*PROBLEM*. Repeat exactly the line with "red mushroom: 2 -> 0" and each line after it to the end of the data below; pictures stay out.

*EXERCISE DATA*.
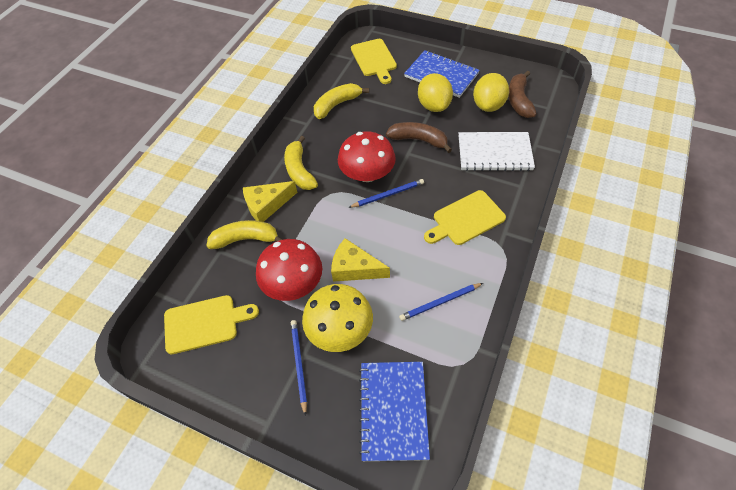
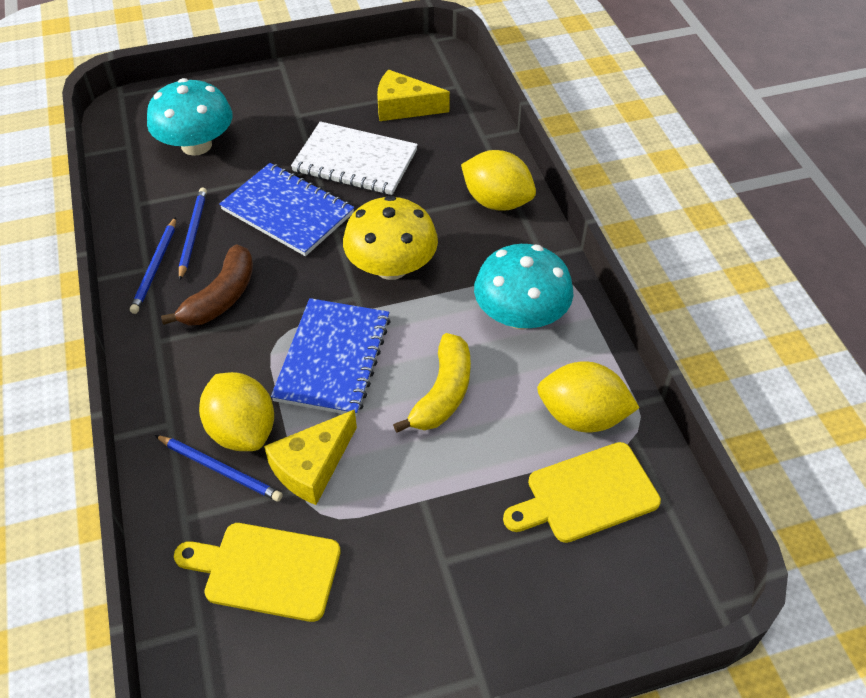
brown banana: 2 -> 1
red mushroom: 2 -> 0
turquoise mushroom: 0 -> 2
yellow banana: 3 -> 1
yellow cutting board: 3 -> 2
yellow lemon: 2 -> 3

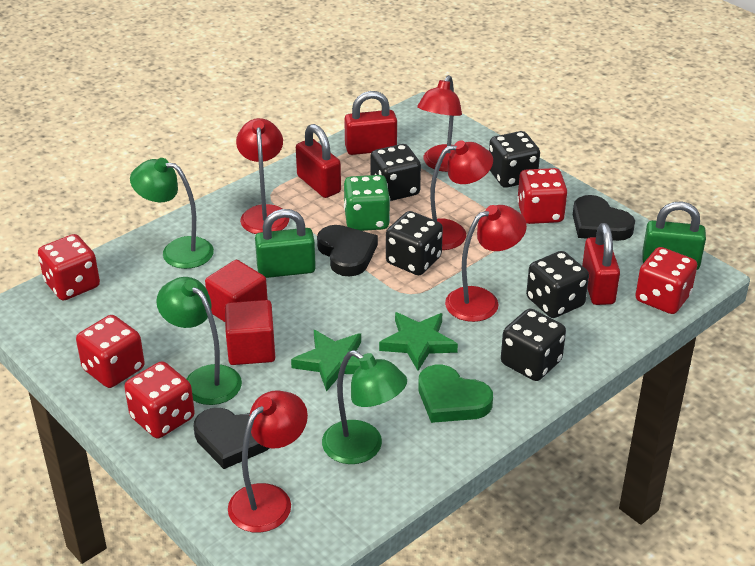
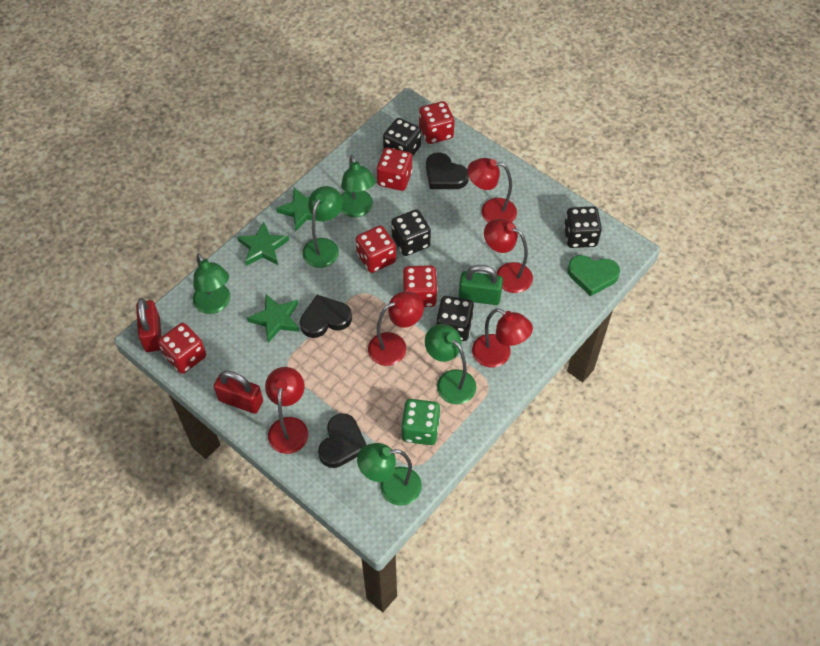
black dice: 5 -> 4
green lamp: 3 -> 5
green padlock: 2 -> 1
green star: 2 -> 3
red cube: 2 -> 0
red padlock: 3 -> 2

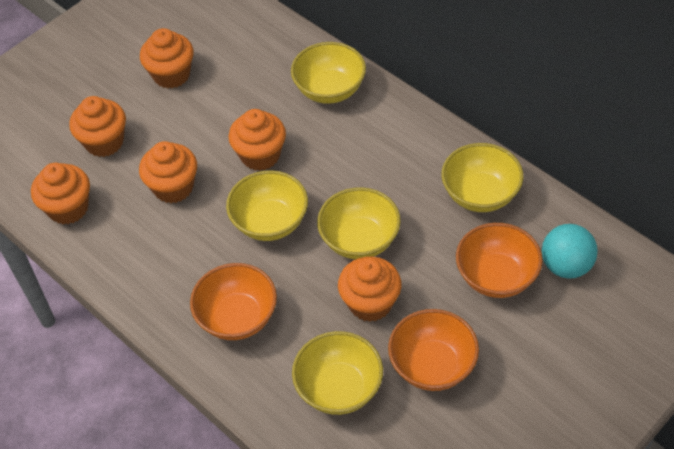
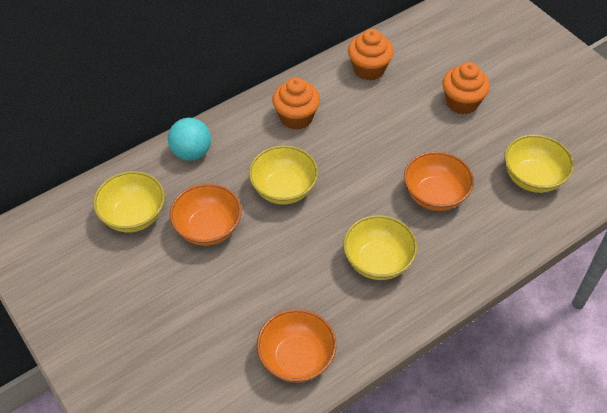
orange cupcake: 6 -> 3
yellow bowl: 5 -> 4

*ANSWER TO THIS TASK*.
red mushroom: 2 -> 0
turquoise mushroom: 0 -> 2
yellow banana: 3 -> 1
yellow cutting board: 3 -> 2
yellow lemon: 2 -> 3

black dice: 5 -> 4
green lamp: 3 -> 5
green padlock: 2 -> 1
green star: 2 -> 3
red cube: 2 -> 0
red padlock: 3 -> 2

orange cupcake: 6 -> 3
yellow bowl: 5 -> 4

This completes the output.